What this task involves:
From the data, copy out every line in which the word "green" appears.

Material provided:
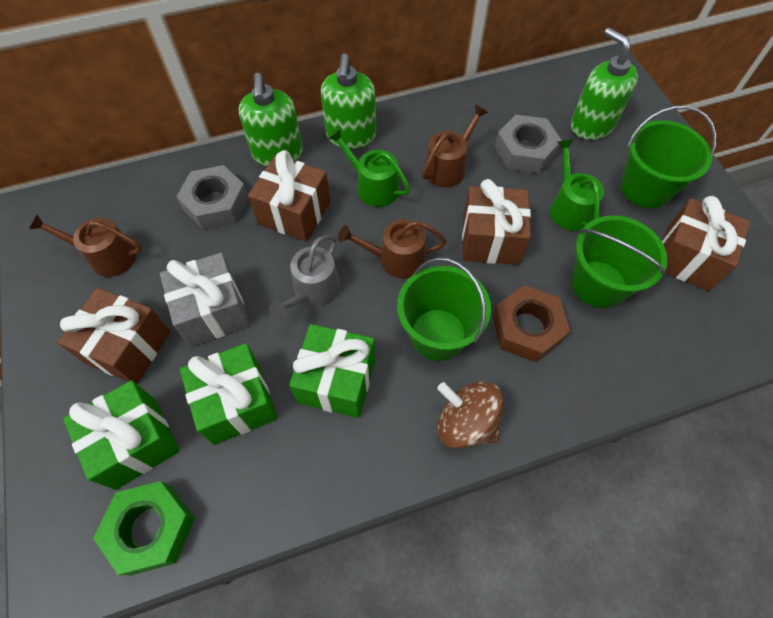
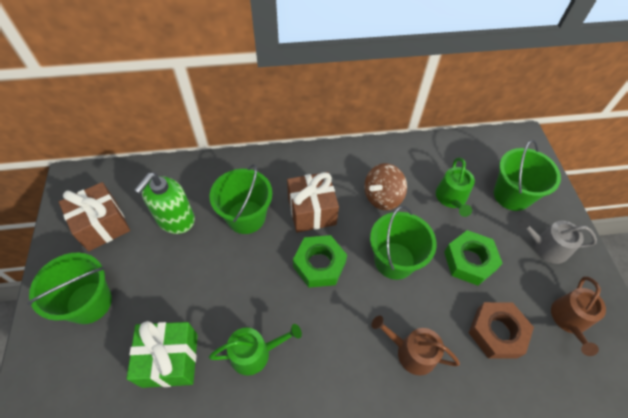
brown gift: 4 -> 2
brown watering can: 3 -> 2
green bucket: 3 -> 4
green gift: 3 -> 1
green nut: 1 -> 2
green soap dispenser: 3 -> 1
grey gift: 1 -> 0
grey nut: 2 -> 0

Exercise solution:
green bucket: 3 -> 4
green gift: 3 -> 1
green nut: 1 -> 2
green soap dispenser: 3 -> 1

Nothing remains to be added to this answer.